======== RECORD EXTRACTS

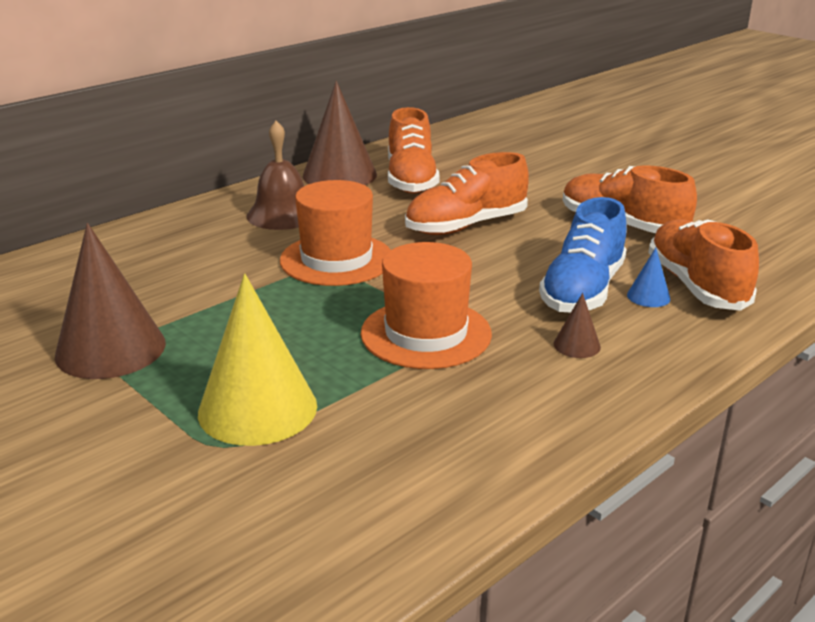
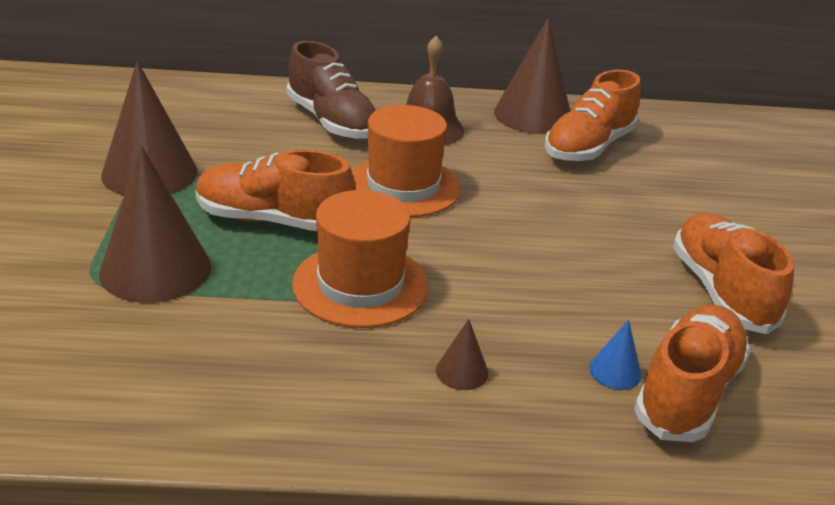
camera: 40 degrees right, 5 degrees up
(198, 242) = (332, 122): none -> brown shoe
(257, 409) = (155, 269): yellow cone -> brown cone
(466, 226) = (562, 212): orange shoe -> orange shoe (273, 220)
(582, 290) = (560, 328): blue shoe -> none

================

From the first line above to the last, reproduce the records exactly but without the pictures.

camera: 40 degrees right, 5 degrees up
(198, 242) = (332, 122): none -> brown shoe
(257, 409) = (155, 269): yellow cone -> brown cone
(466, 226) = (562, 212): orange shoe -> orange shoe (273, 220)
(582, 290) = (560, 328): blue shoe -> none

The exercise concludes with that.